(Supplied entries begins)

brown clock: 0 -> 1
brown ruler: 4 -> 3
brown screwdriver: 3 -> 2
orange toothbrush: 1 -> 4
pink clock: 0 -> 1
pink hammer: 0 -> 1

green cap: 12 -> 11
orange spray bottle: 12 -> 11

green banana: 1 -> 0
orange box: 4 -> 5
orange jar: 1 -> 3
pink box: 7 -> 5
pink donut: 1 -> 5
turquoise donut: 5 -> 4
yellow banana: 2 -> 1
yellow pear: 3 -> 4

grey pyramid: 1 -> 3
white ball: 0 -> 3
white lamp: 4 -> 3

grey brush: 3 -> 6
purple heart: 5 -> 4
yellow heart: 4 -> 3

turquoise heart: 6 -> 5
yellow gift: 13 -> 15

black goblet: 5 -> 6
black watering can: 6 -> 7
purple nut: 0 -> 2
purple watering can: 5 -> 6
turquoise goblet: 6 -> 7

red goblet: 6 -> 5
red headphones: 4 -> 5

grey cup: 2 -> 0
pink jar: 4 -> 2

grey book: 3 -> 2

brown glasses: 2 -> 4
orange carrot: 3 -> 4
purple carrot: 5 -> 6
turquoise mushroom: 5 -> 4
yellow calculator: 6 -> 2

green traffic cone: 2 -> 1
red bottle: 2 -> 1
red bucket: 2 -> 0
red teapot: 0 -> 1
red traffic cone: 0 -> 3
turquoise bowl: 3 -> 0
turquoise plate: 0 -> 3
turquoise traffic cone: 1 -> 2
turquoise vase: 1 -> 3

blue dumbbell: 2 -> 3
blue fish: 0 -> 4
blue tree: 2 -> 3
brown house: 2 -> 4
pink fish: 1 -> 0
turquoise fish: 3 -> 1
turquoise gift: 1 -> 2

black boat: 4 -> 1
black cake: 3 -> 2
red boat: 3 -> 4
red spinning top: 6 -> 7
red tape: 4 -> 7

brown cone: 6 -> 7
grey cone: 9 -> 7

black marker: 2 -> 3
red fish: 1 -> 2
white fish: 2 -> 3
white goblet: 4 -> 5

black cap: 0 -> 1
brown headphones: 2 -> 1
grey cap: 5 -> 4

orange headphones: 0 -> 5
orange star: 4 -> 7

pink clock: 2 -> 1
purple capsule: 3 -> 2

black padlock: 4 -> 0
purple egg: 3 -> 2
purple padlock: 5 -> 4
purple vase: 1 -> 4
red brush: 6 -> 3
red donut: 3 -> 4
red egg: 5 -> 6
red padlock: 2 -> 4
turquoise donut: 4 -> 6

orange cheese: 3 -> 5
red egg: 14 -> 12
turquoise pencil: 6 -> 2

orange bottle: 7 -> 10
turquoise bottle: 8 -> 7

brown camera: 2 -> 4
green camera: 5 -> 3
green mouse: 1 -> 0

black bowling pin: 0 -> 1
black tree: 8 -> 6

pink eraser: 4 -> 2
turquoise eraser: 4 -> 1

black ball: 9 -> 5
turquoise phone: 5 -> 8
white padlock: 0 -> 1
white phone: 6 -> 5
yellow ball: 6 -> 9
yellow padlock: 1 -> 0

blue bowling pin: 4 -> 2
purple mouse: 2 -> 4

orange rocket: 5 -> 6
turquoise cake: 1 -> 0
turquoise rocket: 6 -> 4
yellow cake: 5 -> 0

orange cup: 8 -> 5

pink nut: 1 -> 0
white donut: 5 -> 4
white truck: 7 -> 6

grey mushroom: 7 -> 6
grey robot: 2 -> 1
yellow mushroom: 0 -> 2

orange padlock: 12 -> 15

(Supplied entries ends)

• _Prompt_: Your task is to restate all of the records above word for word.

• _Completed exercise_:
brown clock: 0 -> 1
brown ruler: 4 -> 3
brown screwdriver: 3 -> 2
orange toothbrush: 1 -> 4
pink clock: 0 -> 1
pink hammer: 0 -> 1

green cap: 12 -> 11
orange spray bottle: 12 -> 11

green banana: 1 -> 0
orange box: 4 -> 5
orange jar: 1 -> 3
pink box: 7 -> 5
pink donut: 1 -> 5
turquoise donut: 5 -> 4
yellow banana: 2 -> 1
yellow pear: 3 -> 4

grey pyramid: 1 -> 3
white ball: 0 -> 3
white lamp: 4 -> 3

grey brush: 3 -> 6
purple heart: 5 -> 4
yellow heart: 4 -> 3

turquoise heart: 6 -> 5
yellow gift: 13 -> 15

black goblet: 5 -> 6
black watering can: 6 -> 7
purple nut: 0 -> 2
purple watering can: 5 -> 6
turquoise goblet: 6 -> 7

red goblet: 6 -> 5
red headphones: 4 -> 5

grey cup: 2 -> 0
pink jar: 4 -> 2

grey book: 3 -> 2

brown glasses: 2 -> 4
orange carrot: 3 -> 4
purple carrot: 5 -> 6
turquoise mushroom: 5 -> 4
yellow calculator: 6 -> 2

green traffic cone: 2 -> 1
red bottle: 2 -> 1
red bucket: 2 -> 0
red teapot: 0 -> 1
red traffic cone: 0 -> 3
turquoise bowl: 3 -> 0
turquoise plate: 0 -> 3
turquoise traffic cone: 1 -> 2
turquoise vase: 1 -> 3

blue dumbbell: 2 -> 3
blue fish: 0 -> 4
blue tree: 2 -> 3
brown house: 2 -> 4
pink fish: 1 -> 0
turquoise fish: 3 -> 1
turquoise gift: 1 -> 2

black boat: 4 -> 1
black cake: 3 -> 2
red boat: 3 -> 4
red spinning top: 6 -> 7
red tape: 4 -> 7

brown cone: 6 -> 7
grey cone: 9 -> 7

black marker: 2 -> 3
red fish: 1 -> 2
white fish: 2 -> 3
white goblet: 4 -> 5

black cap: 0 -> 1
brown headphones: 2 -> 1
grey cap: 5 -> 4

orange headphones: 0 -> 5
orange star: 4 -> 7

pink clock: 2 -> 1
purple capsule: 3 -> 2

black padlock: 4 -> 0
purple egg: 3 -> 2
purple padlock: 5 -> 4
purple vase: 1 -> 4
red brush: 6 -> 3
red donut: 3 -> 4
red egg: 5 -> 6
red padlock: 2 -> 4
turquoise donut: 4 -> 6

orange cheese: 3 -> 5
red egg: 14 -> 12
turquoise pencil: 6 -> 2

orange bottle: 7 -> 10
turquoise bottle: 8 -> 7

brown camera: 2 -> 4
green camera: 5 -> 3
green mouse: 1 -> 0

black bowling pin: 0 -> 1
black tree: 8 -> 6

pink eraser: 4 -> 2
turquoise eraser: 4 -> 1

black ball: 9 -> 5
turquoise phone: 5 -> 8
white padlock: 0 -> 1
white phone: 6 -> 5
yellow ball: 6 -> 9
yellow padlock: 1 -> 0

blue bowling pin: 4 -> 2
purple mouse: 2 -> 4

orange rocket: 5 -> 6
turquoise cake: 1 -> 0
turquoise rocket: 6 -> 4
yellow cake: 5 -> 0

orange cup: 8 -> 5

pink nut: 1 -> 0
white donut: 5 -> 4
white truck: 7 -> 6

grey mushroom: 7 -> 6
grey robot: 2 -> 1
yellow mushroom: 0 -> 2

orange padlock: 12 -> 15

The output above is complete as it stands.